Required action:
Take the listing below and output it exactly, with no images.

################

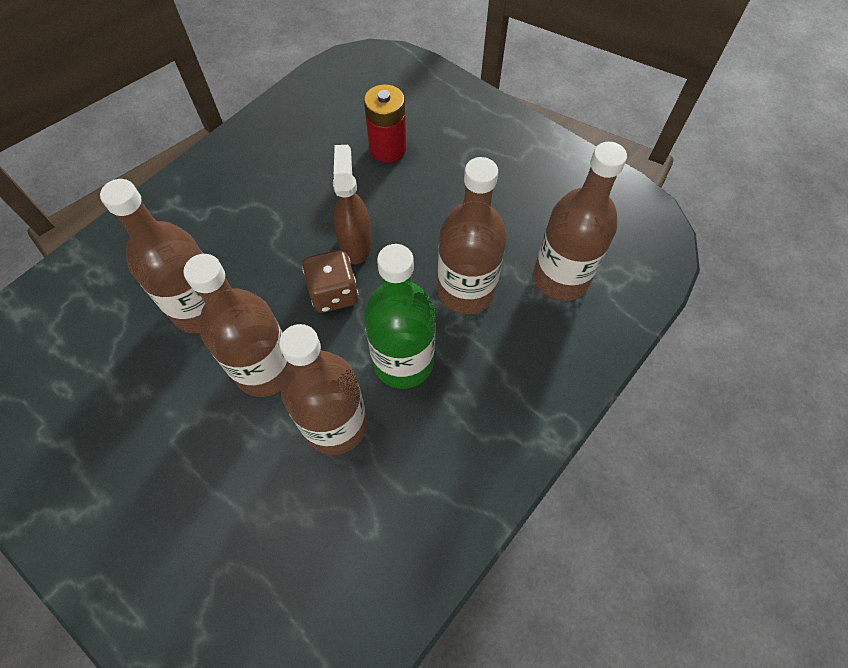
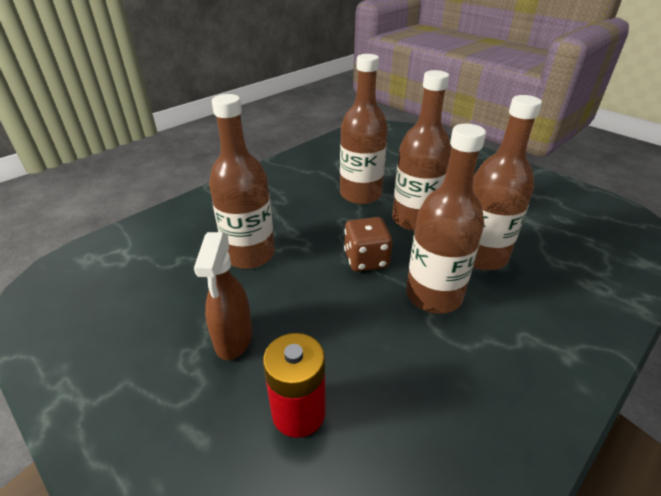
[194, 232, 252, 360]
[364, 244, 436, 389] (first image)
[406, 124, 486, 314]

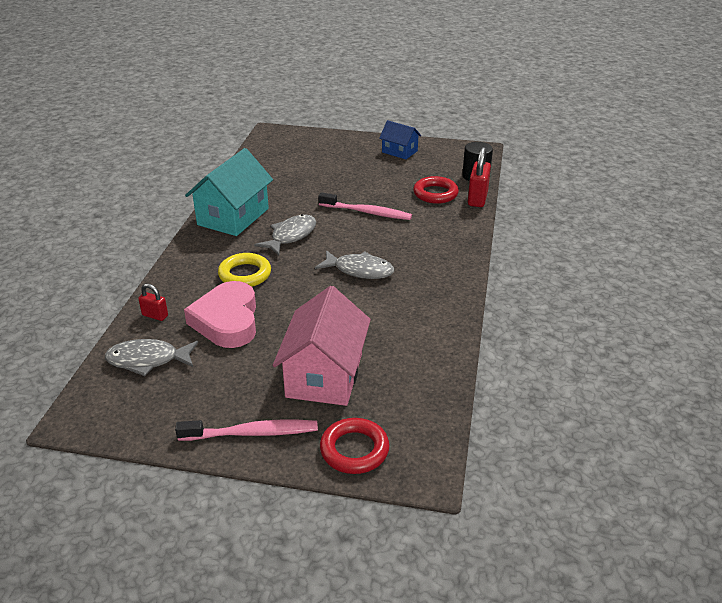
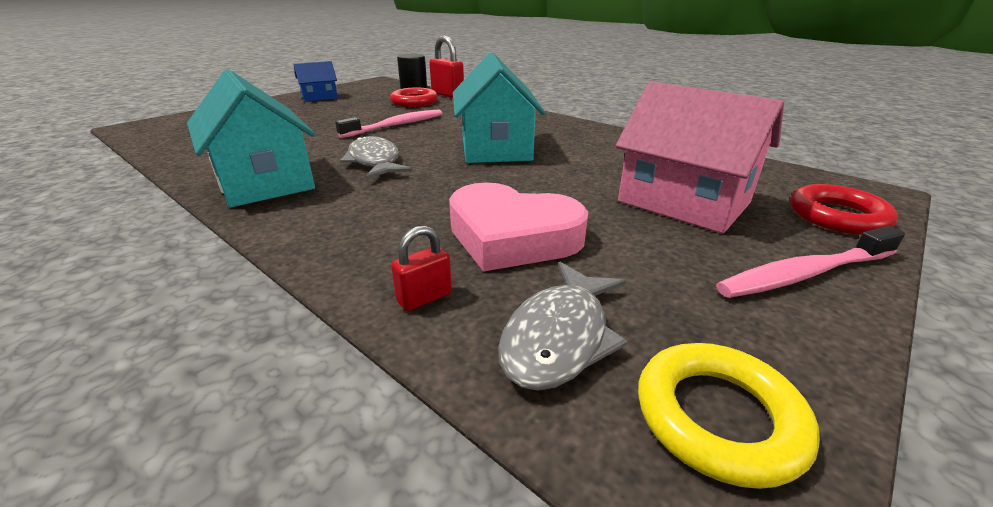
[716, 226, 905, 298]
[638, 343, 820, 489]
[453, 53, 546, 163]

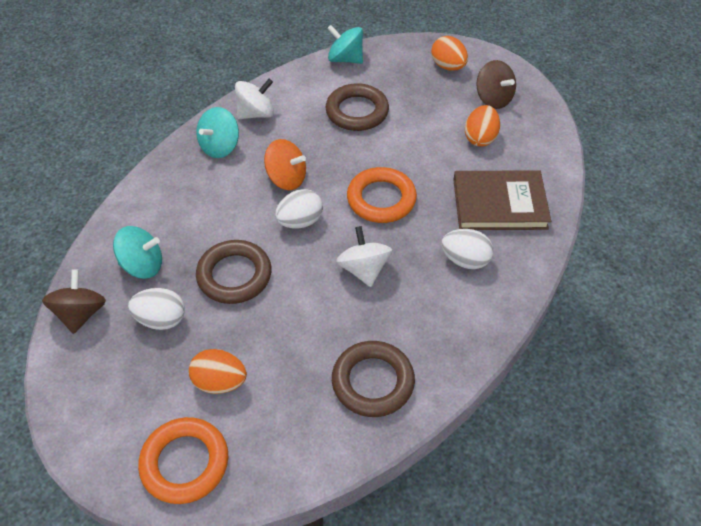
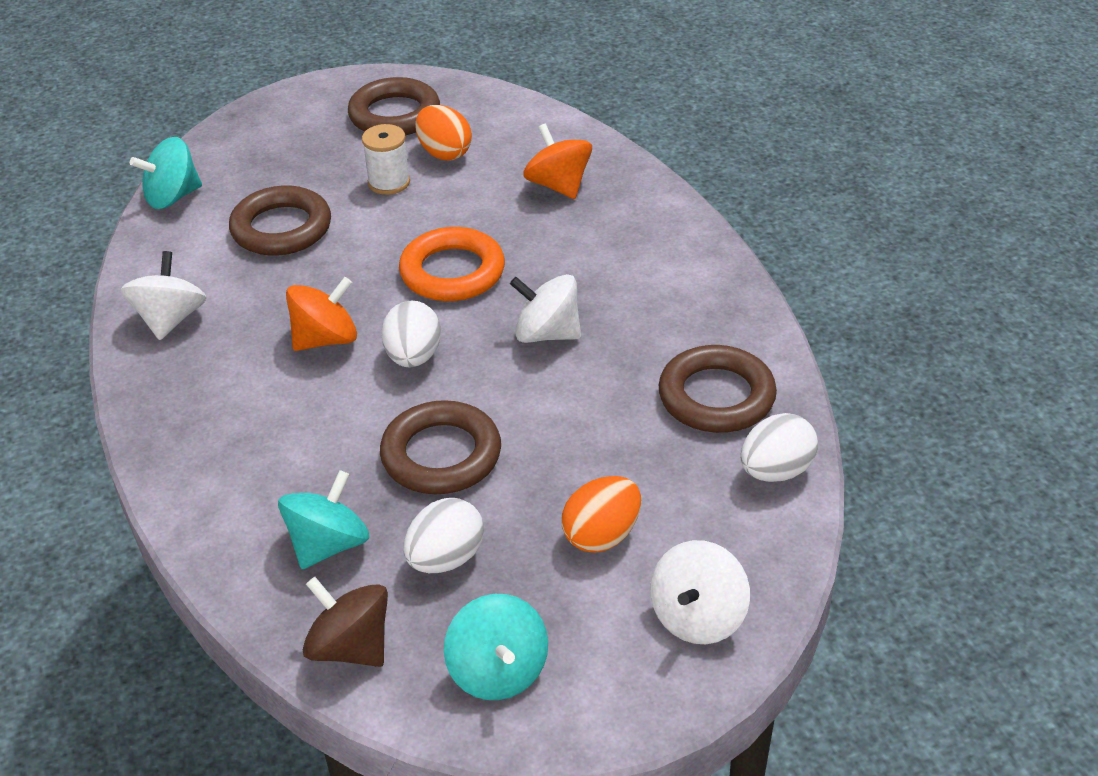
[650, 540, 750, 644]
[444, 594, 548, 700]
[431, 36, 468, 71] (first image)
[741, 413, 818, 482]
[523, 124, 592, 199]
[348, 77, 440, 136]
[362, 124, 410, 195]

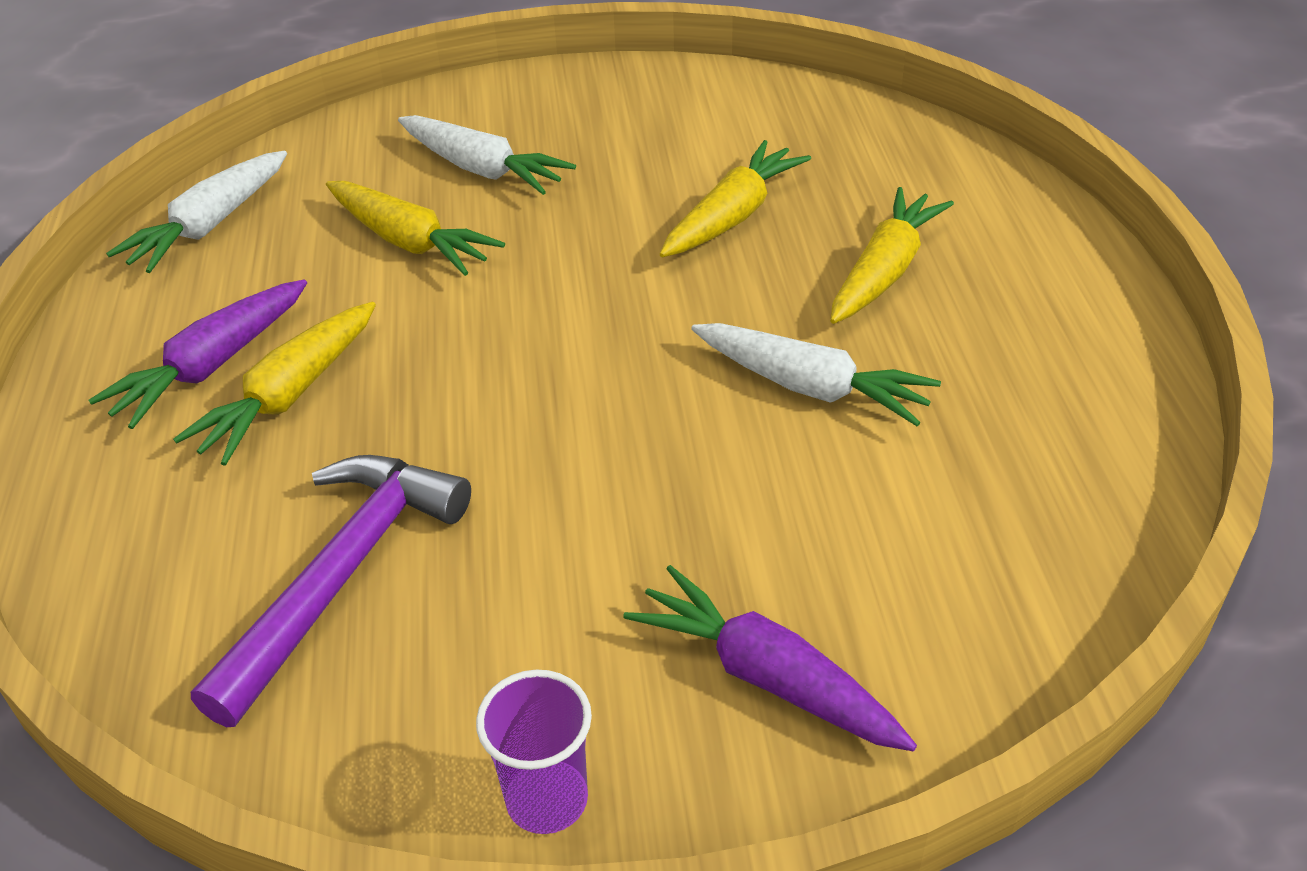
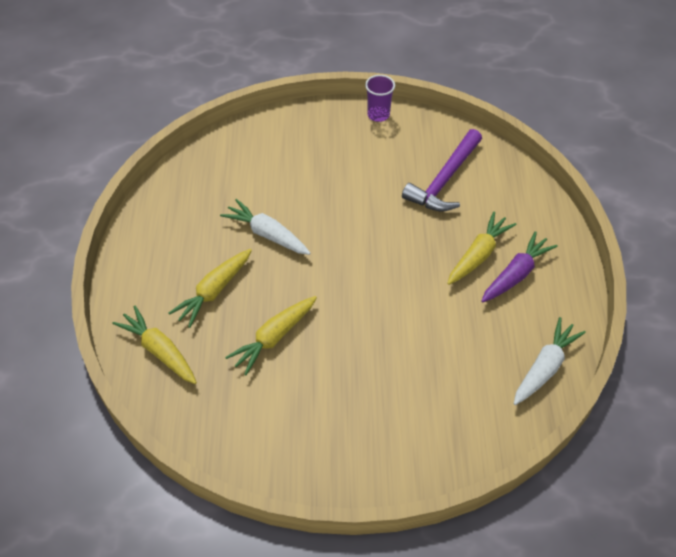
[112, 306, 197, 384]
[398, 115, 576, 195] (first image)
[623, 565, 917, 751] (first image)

################

Output for this exercise:
[194, 232, 252, 360]
[364, 244, 436, 389] (first image)
[406, 124, 486, 314]

[716, 226, 905, 298]
[638, 343, 820, 489]
[453, 53, 546, 163]

[650, 540, 750, 644]
[444, 594, 548, 700]
[431, 36, 468, 71] (first image)
[741, 413, 818, 482]
[523, 124, 592, 199]
[348, 77, 440, 136]
[362, 124, 410, 195]

[112, 306, 197, 384]
[398, 115, 576, 195] (first image)
[623, 565, 917, 751] (first image)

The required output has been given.